** Opening Entries supplied block **

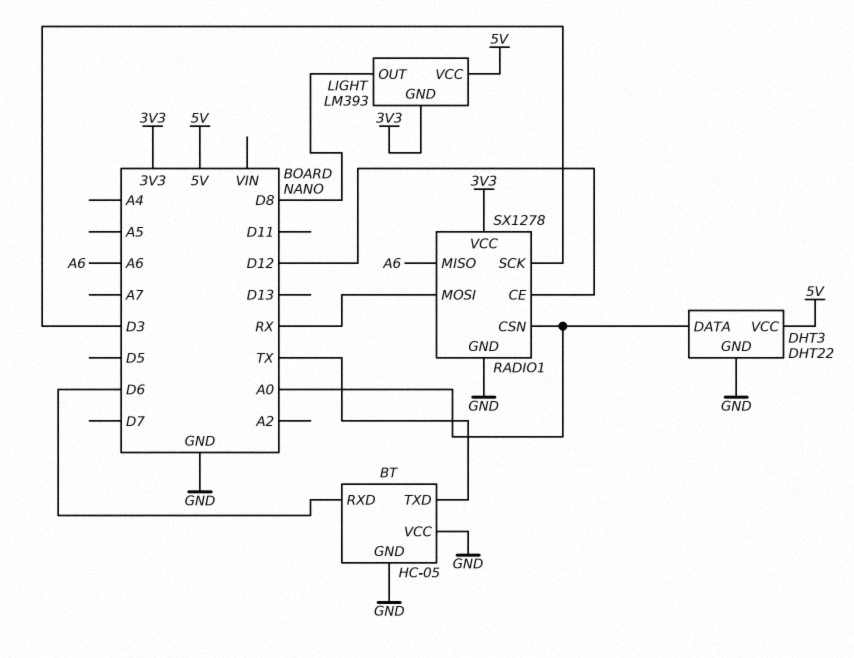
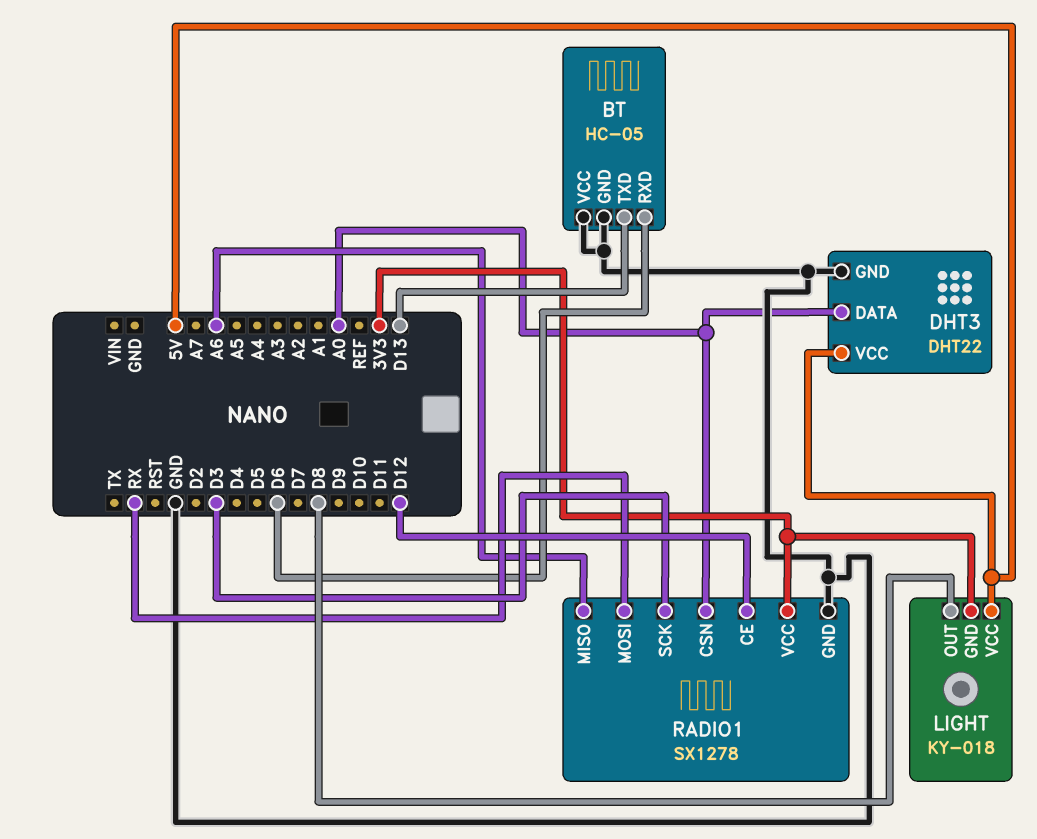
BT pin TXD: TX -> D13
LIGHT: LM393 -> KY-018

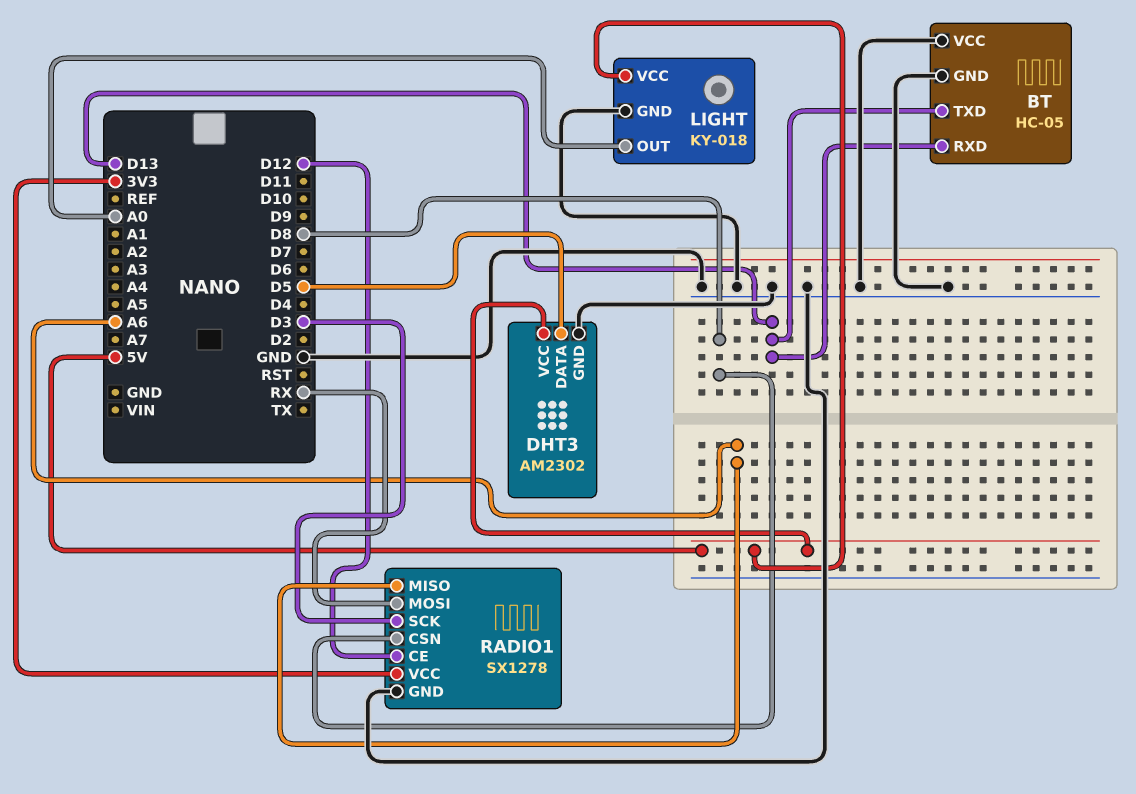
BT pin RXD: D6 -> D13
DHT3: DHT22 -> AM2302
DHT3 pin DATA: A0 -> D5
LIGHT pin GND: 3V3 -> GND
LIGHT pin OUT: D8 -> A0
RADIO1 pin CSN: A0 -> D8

** Closing Entries supplied block **

From the line that contains "DHT3 pin DATA: A0 -> D5" down to the last line of the listing above, repeat each line exactly, and include nothing else.

Written reply:
DHT3 pin DATA: A0 -> D5
LIGHT pin GND: 3V3 -> GND
LIGHT pin OUT: D8 -> A0
RADIO1 pin CSN: A0 -> D8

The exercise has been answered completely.